[Saved entries]

>>>>>

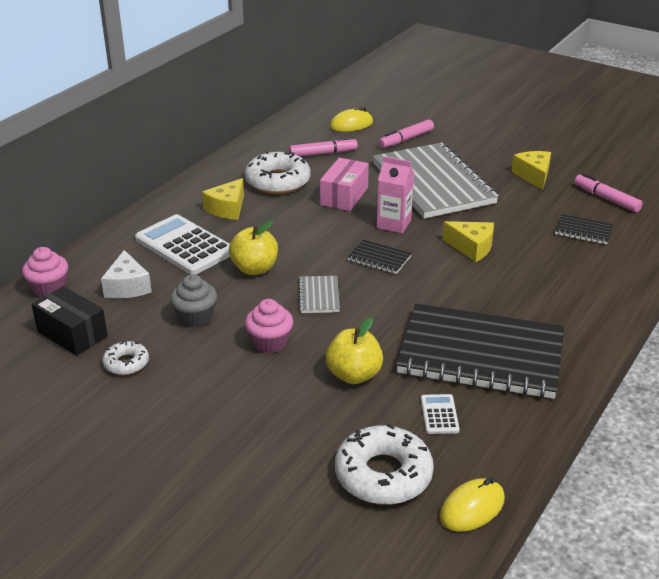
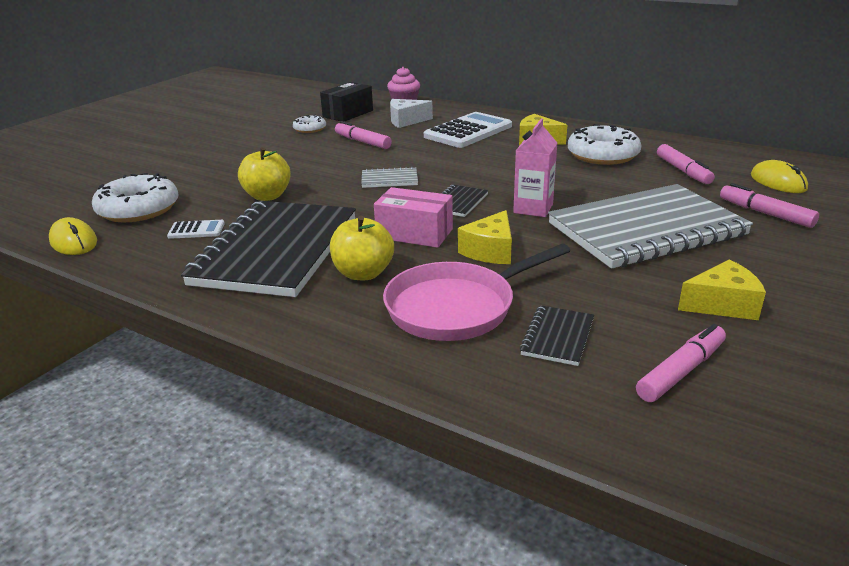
camera: 90 degrees right, 5 degrees down
(195, 317) = (363, 142): grey cupcake -> pink marker
(254, 269) = (434, 155): yellow apple -> yellow apple (363, 273)
(270, 342) = (323, 166): pink cupcake -> none
(344, 196) = (586, 184): pink box -> pink box (414, 233)
(556, 265) = (457, 307): none -> pink pan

<<<<<

● Task directions
The expected answer is a copy of every line in the entries that holds the word "none".

● Output of the task
(270, 342) = (323, 166): pink cupcake -> none
(556, 265) = (457, 307): none -> pink pan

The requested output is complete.